The answer must consist of every line below that contains the word "cyan".

> RECORD EXCERPTS:
□ □ □
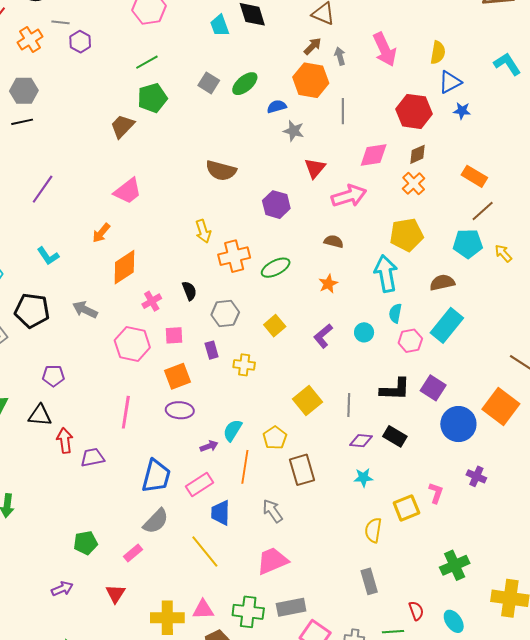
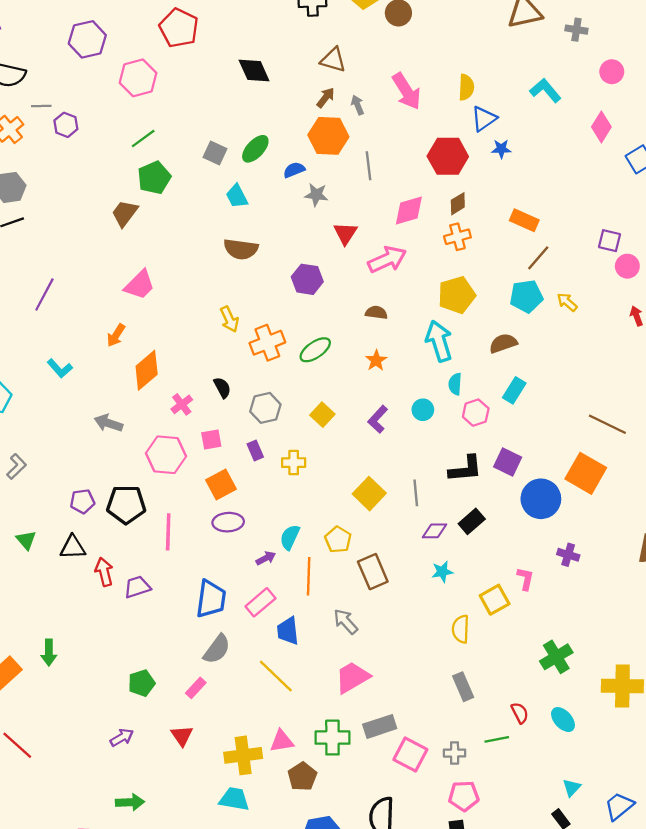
cyan trapezoid: (220, 26) -> (237, 196), moved
orange cross: (414, 184) -> (457, 237), turned 35
black pentagon: (32, 311) -> (126, 504), moved
cyan rectangle: (447, 325) -> (514, 390), size x0.7
black rectangle: (395, 436) -> (472, 521), turned -65

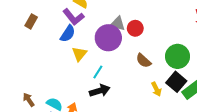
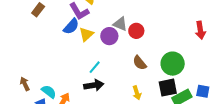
purple circle: (108, 38) -> (109, 36), size x0.7
yellow triangle: (79, 54) -> (86, 34), moved
black square: (176, 82) -> (168, 88), turned 30
yellow arrow: (156, 89) -> (137, 93), moved

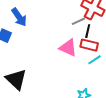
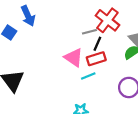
red rectangle: (89, 45) -> (96, 59), turned -42
cyan line: (95, 60) -> (88, 76), moved

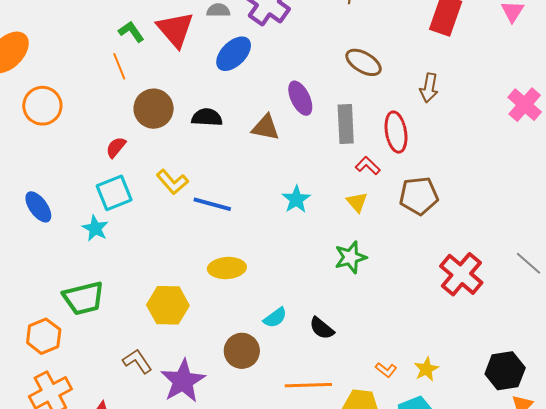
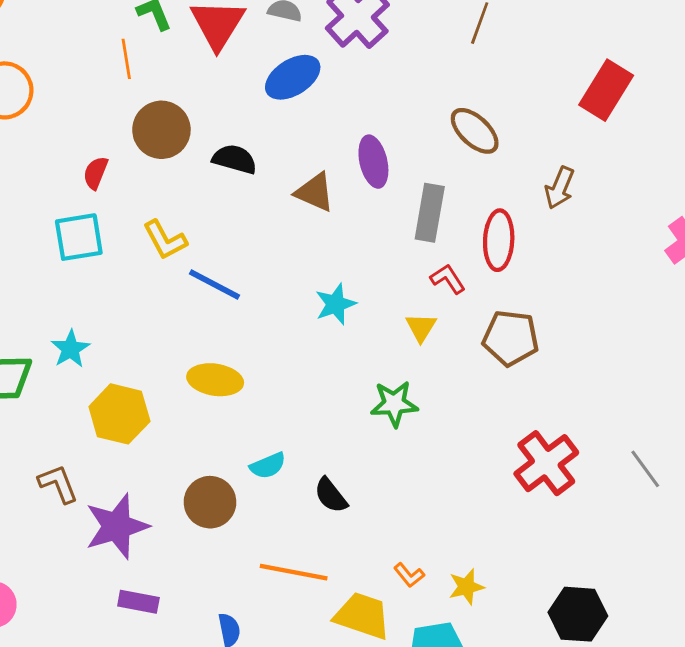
□ □ □
> THE COMPLETED TASK:
cyan trapezoid: (220, 26) -> (237, 196), moved
cyan rectangle: (447, 325) -> (514, 390), size x0.7
cyan line: (95, 60) -> (88, 76), moved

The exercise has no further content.